Here is a block of records. Copy every line in it that includes "violet".
Dataset records START
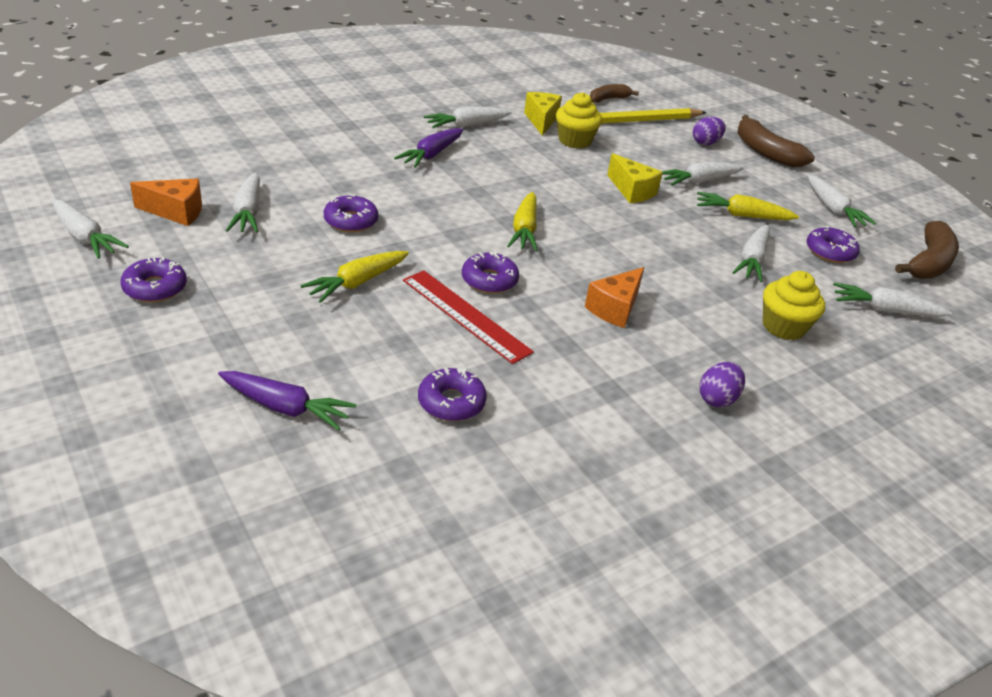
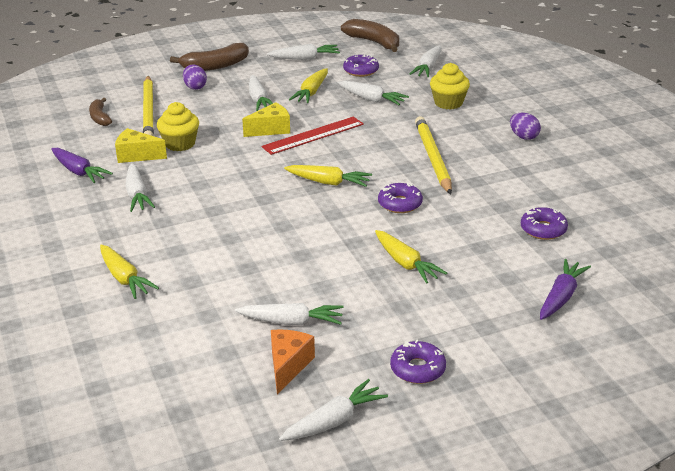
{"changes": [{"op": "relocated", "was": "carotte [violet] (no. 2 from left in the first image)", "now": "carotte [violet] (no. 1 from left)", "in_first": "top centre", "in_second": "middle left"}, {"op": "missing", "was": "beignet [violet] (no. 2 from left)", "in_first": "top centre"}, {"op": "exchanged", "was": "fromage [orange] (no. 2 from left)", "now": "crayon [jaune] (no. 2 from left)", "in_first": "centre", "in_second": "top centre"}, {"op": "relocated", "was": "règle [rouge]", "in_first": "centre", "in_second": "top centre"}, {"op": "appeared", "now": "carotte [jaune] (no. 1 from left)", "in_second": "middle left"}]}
Dataset records END
Dataset records START
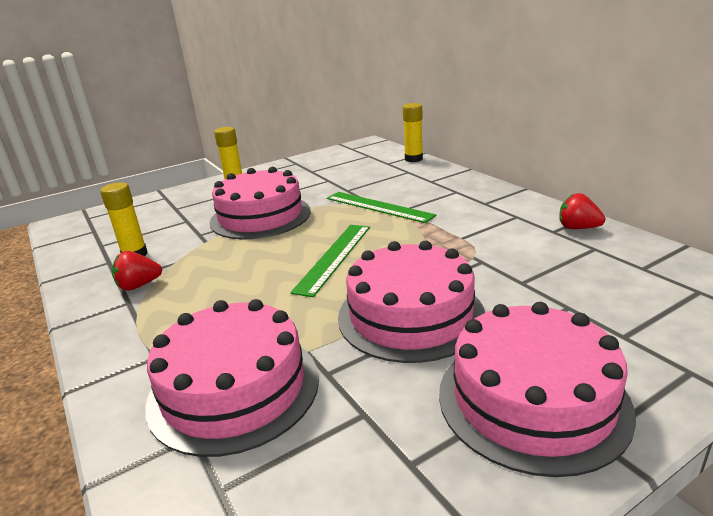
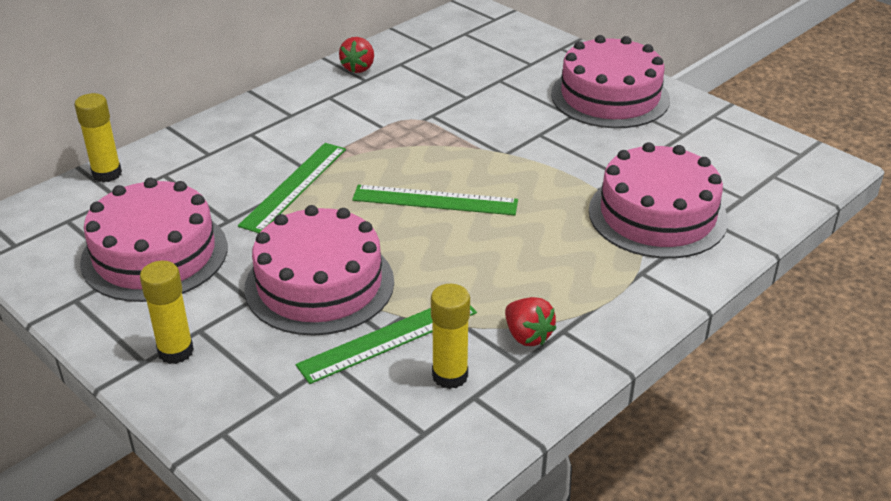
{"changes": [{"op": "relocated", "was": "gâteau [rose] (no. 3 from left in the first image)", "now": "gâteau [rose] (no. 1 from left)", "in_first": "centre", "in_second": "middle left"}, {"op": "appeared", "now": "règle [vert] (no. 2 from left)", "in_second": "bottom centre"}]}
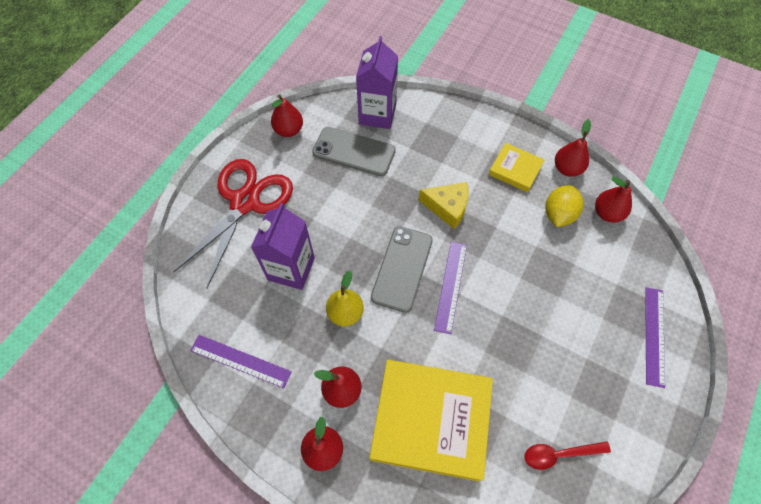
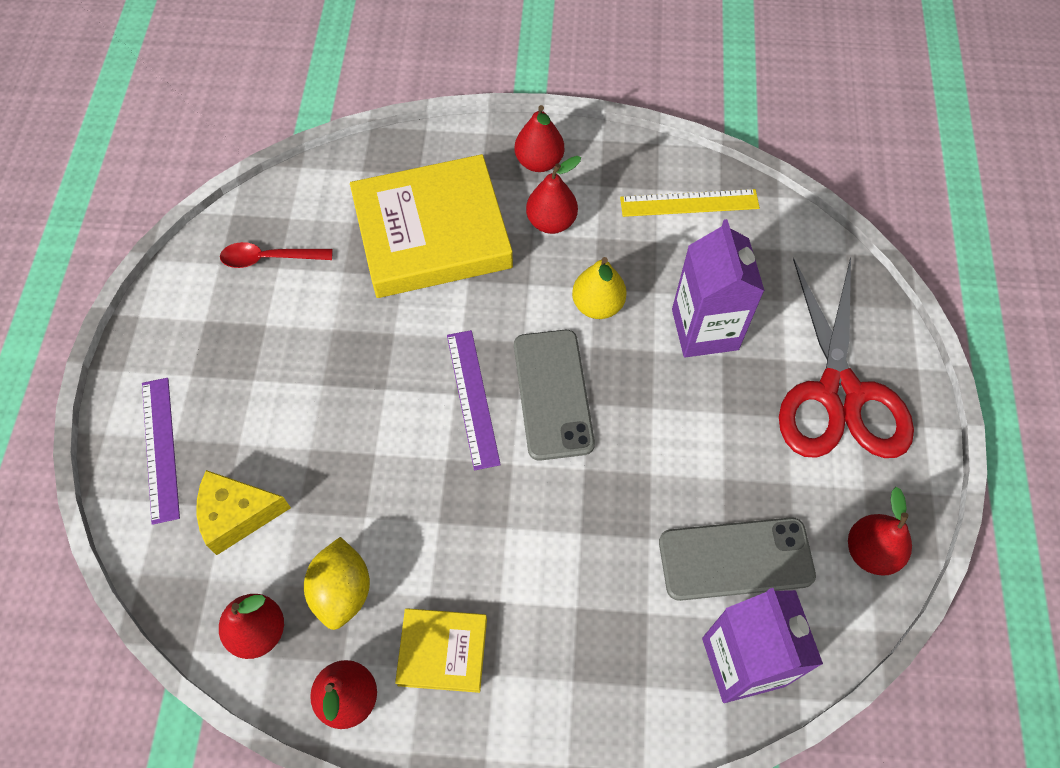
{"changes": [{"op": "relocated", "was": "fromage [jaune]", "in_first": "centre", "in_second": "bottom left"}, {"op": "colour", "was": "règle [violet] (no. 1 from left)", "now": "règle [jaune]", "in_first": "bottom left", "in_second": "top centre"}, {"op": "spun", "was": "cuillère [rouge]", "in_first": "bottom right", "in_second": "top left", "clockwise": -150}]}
Dataset records END
◆ **Written answer**
{"changes": [{"op": "relocated", "was": "carotte [violet] (no. 2 from left in the first image)", "now": "carotte [violet] (no. 1 from left)", "in_first": "top centre", "in_second": "middle left"}, {"op": "missing", "was": "beignet [violet] (no. 2 from left)", "in_first": "top centre"}, {"op": "exchanged", "was": "fromage [orange] (no. 2 from left)", "now": "crayon [jaune] (no. 2 from left)", "in_first": "centre", "in_second": "top centre"}, {"op": "relocated", "was": "règle [rouge]", "in_first": "centre", "in_second": "top centre"}, {"op": "appeared", "now": "carotte [jaune] (no. 1 from left)", "in_second": "middle left"}]}
{"changes": [{"op": "relocated", "was": "fromage [jaune]", "in_first": "centre", "in_second": "bottom left"}, {"op": "colour", "was": "règle [violet] (no. 1 from left)", "now": "règle [jaune]", "in_first": "bottom left", "in_second": "top centre"}, {"op": "spun", "was": "cuillère [rouge]", "in_first": "bottom right", "in_second": "top left", "clockwise": -150}]}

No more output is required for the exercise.